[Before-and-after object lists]
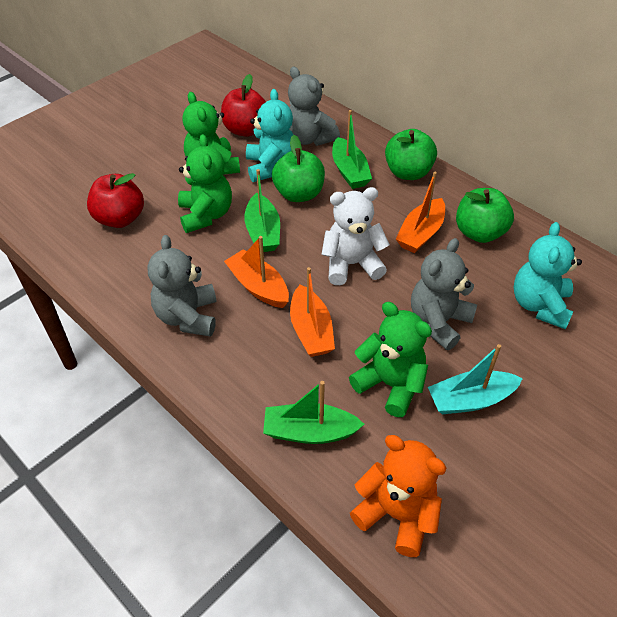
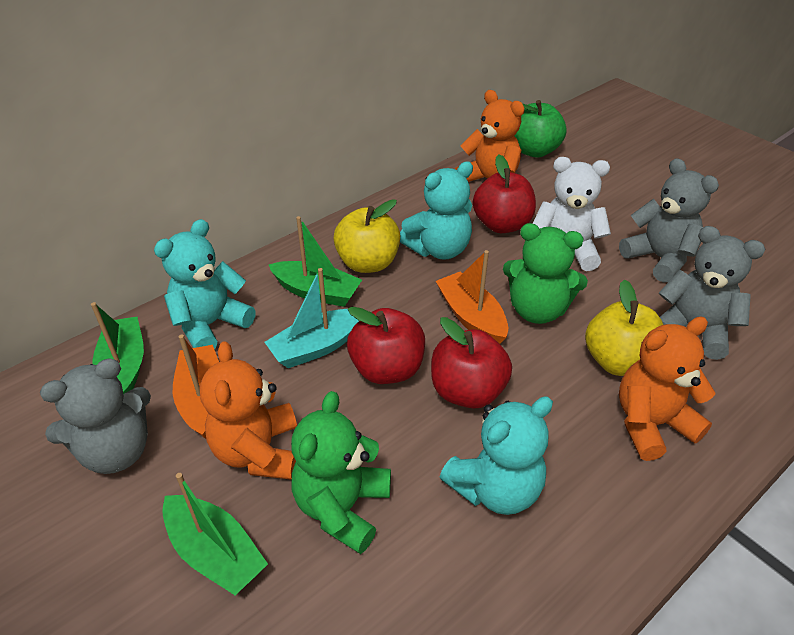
green apple: 3 -> 1
green teddy bear: 3 -> 2
orange boat: 3 -> 2
orange teddy bear: 1 -> 3
red apple: 2 -> 3
turquoise teddy bear: 2 -> 3
yellow apple: 0 -> 2

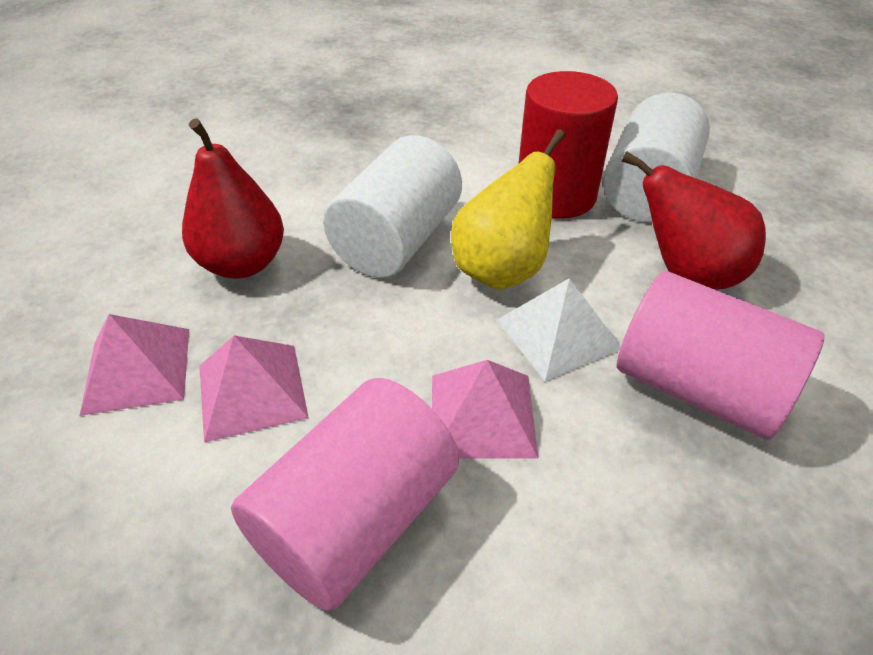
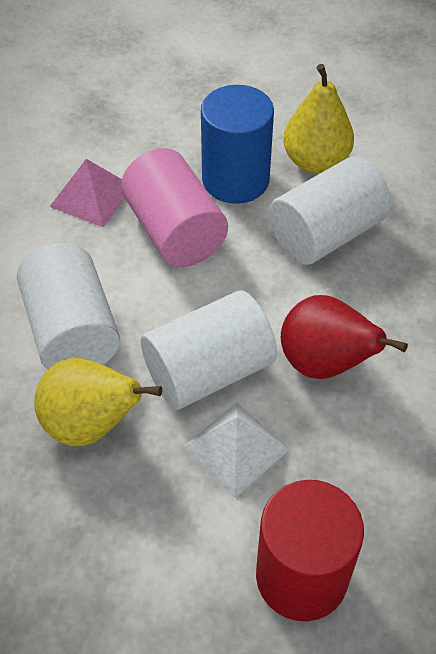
blue cylinder: 0 -> 1
pink cylinder: 2 -> 1
pink pyramid: 3 -> 1
red pear: 2 -> 1
white cylinder: 2 -> 3
yellow pear: 1 -> 2

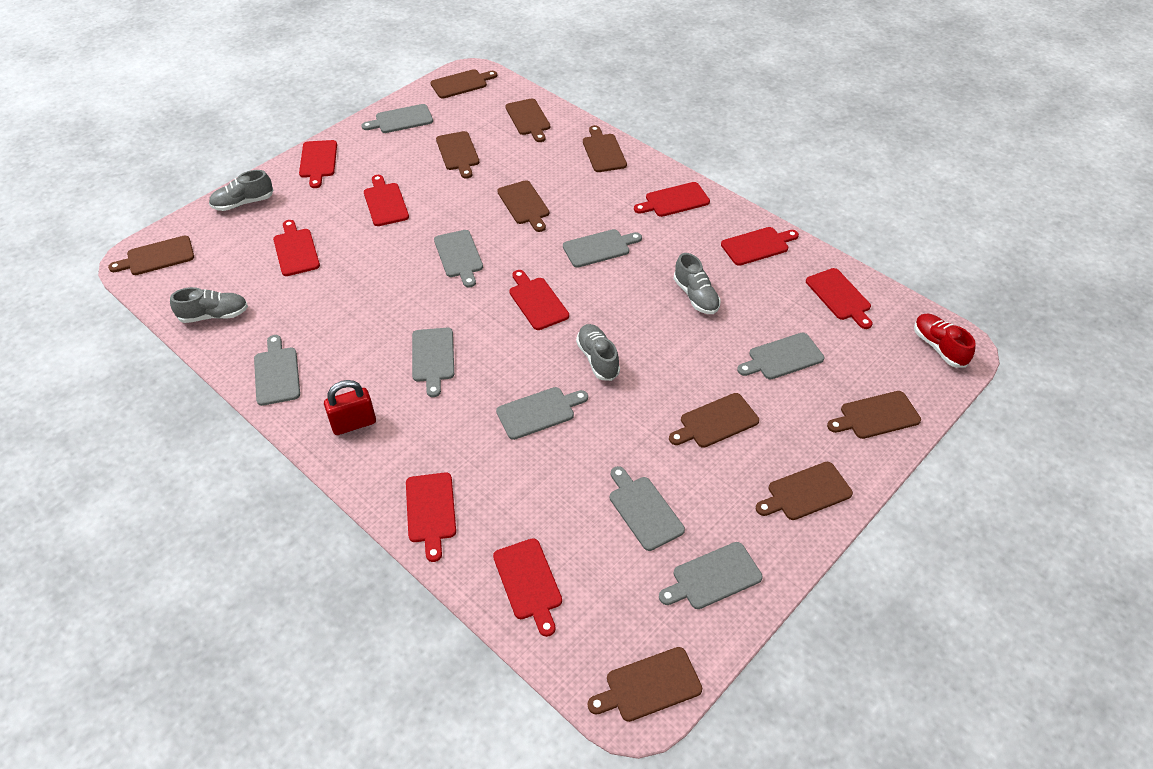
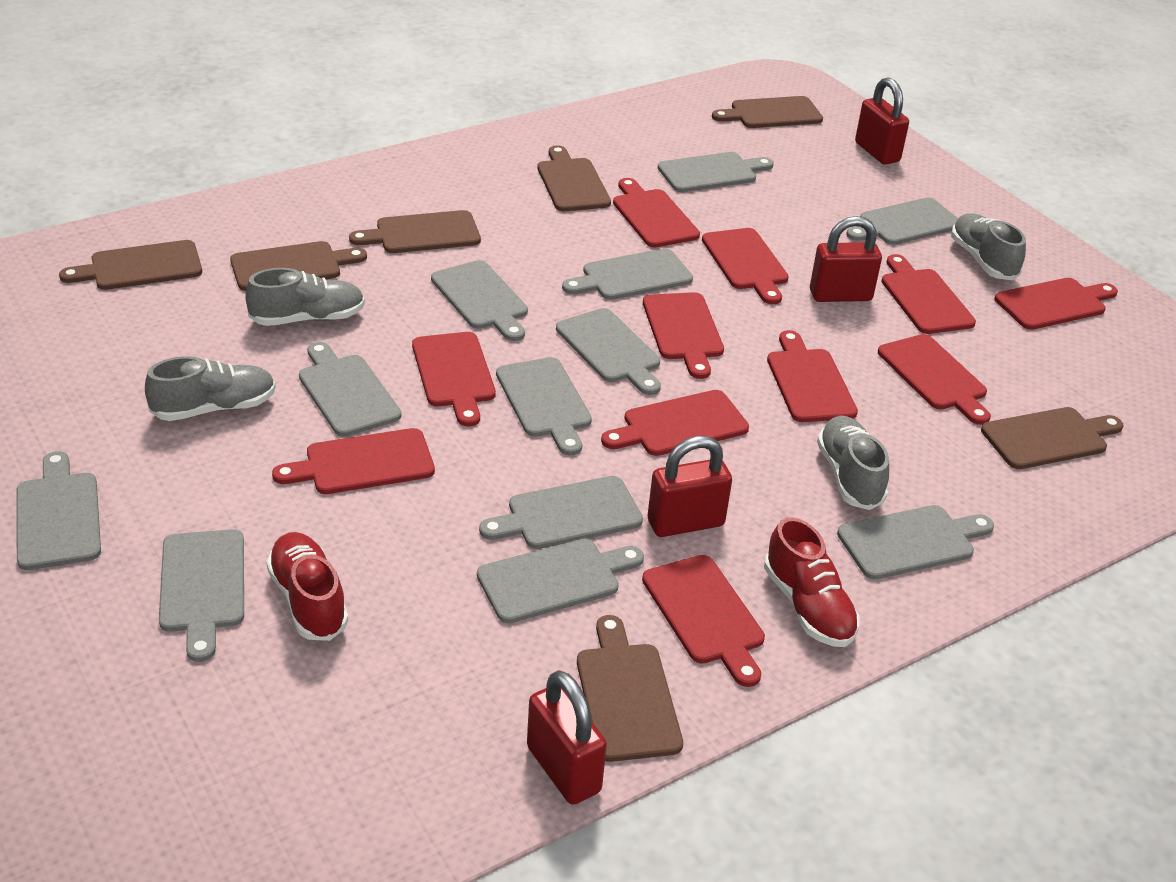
brown cutting board: 10 -> 7
grey cutting board: 9 -> 12
red cutting board: 9 -> 11
red padlock: 1 -> 4
red shoe: 1 -> 2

- **WORK REQUIRED**
Print the data again word for word, pictures excluded.

- **WORKED SOLUTION**
green apple: 3 -> 1
green teddy bear: 3 -> 2
orange boat: 3 -> 2
orange teddy bear: 1 -> 3
red apple: 2 -> 3
turquoise teddy bear: 2 -> 3
yellow apple: 0 -> 2

blue cylinder: 0 -> 1
pink cylinder: 2 -> 1
pink pyramid: 3 -> 1
red pear: 2 -> 1
white cylinder: 2 -> 3
yellow pear: 1 -> 2

brown cutting board: 10 -> 7
grey cutting board: 9 -> 12
red cutting board: 9 -> 11
red padlock: 1 -> 4
red shoe: 1 -> 2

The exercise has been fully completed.